═══ AVAILABLE DATA ═══
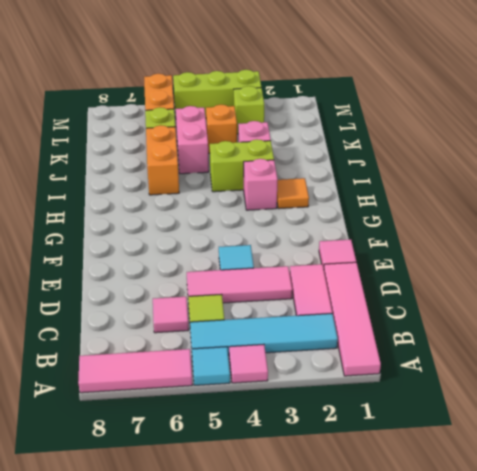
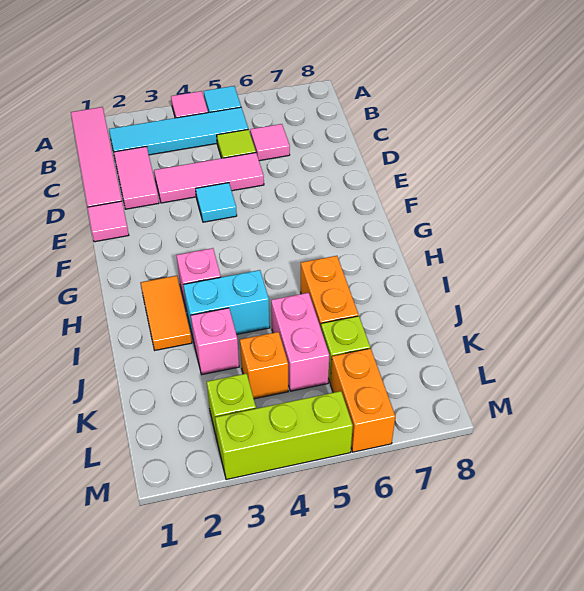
pink tile A6:A8 level 1 -> none
orange tile H2 level 1 -> orange tile H2:I2 level 1
lime brick I3:I4 level 1 -> cyan brick I3:I4 level 1

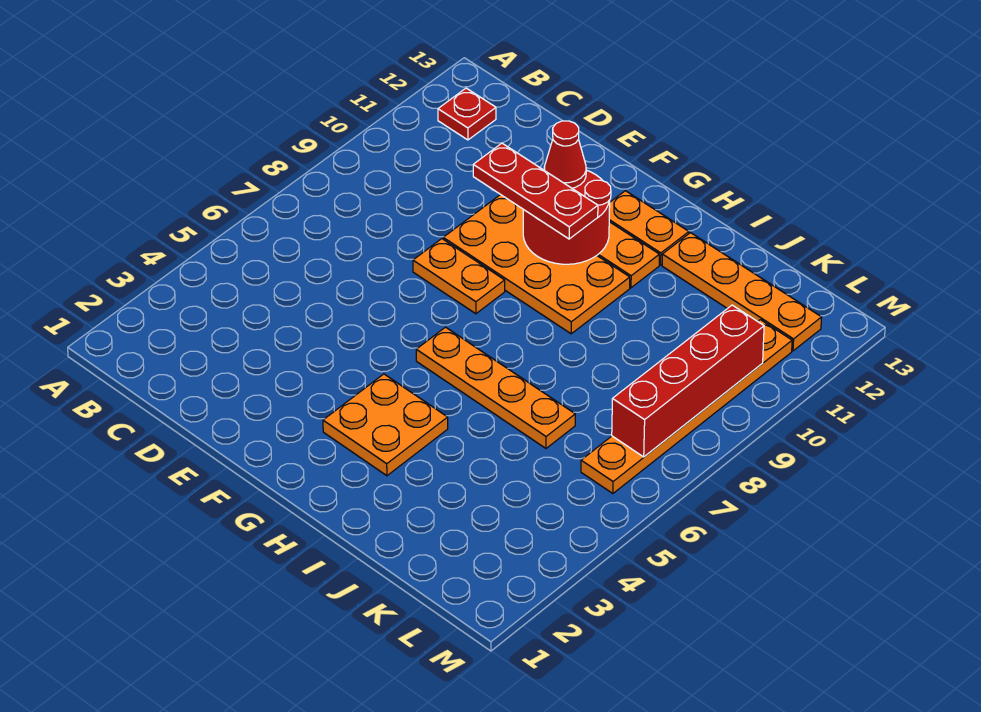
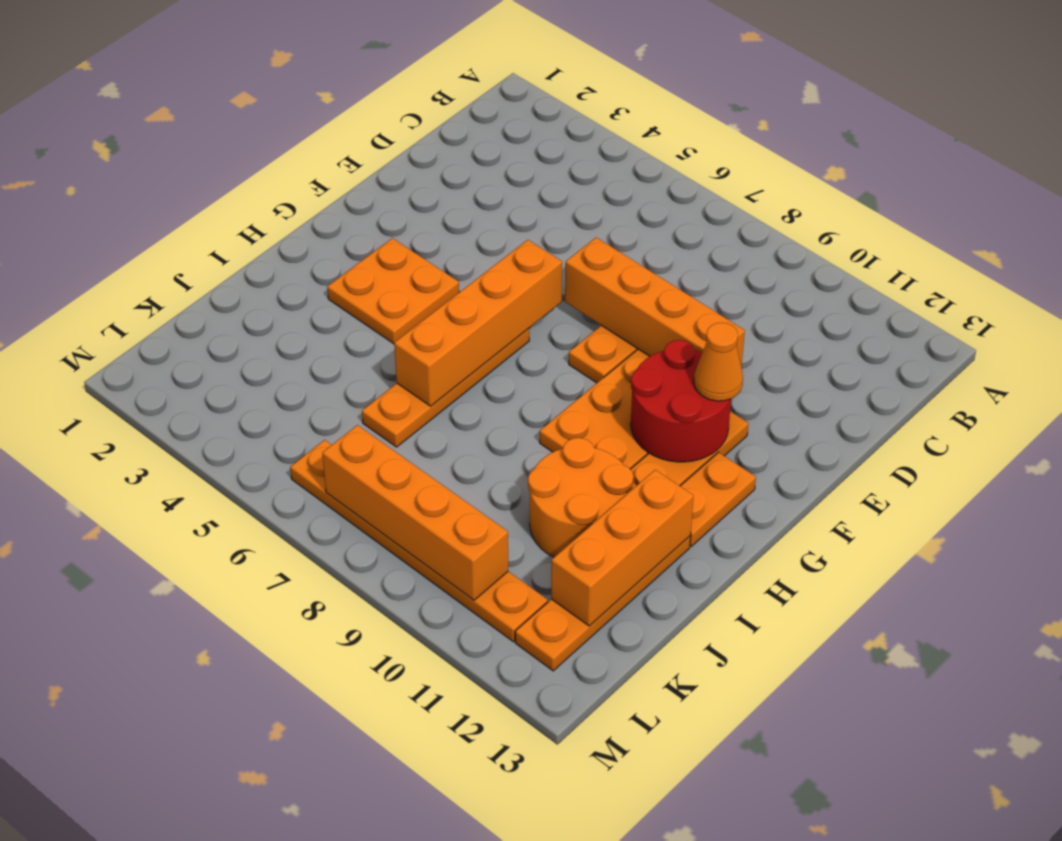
red plate B12 level 1 -> none
none -> orange brick E7:E10 level 2
red plate E10:G10 level 3 -> none
none -> orange brick F6:I6 level 2
red cone F11 level 3 -> orange cone F11 level 3
none -> orange round brick I10:J11 level 1
none -> orange brick I12:K12 level 2
red brick L7:L10 level 2 -> orange brick L7:L10 level 2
═══
EXERCISE DETAILS >> Look through the listing and extract every line with "plate" in it.

REPLY >>
red plate B12 level 1 -> none
red plate E10:G10 level 3 -> none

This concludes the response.